THE TASK: Print the line containing "TEMP3 pin OUT: A5 -> A4" and every later line of the records. Keep each one exactly as given, ending with the last.

[Records from a dataset]
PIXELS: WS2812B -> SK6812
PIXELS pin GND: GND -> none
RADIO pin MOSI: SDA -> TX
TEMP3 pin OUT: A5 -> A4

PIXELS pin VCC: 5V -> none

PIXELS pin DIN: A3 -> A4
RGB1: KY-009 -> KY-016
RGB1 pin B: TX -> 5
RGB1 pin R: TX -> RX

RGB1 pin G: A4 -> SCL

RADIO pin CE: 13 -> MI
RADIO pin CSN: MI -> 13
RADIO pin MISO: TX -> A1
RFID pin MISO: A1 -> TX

OUTPUT OF THE EXERCISE:
TEMP3 pin OUT: A5 -> A4

PIXELS pin VCC: 5V -> none

PIXELS pin DIN: A3 -> A4
RGB1: KY-009 -> KY-016
RGB1 pin B: TX -> 5
RGB1 pin R: TX -> RX

RGB1 pin G: A4 -> SCL

RADIO pin CE: 13 -> MI
RADIO pin CSN: MI -> 13
RADIO pin MISO: TX -> A1
RFID pin MISO: A1 -> TX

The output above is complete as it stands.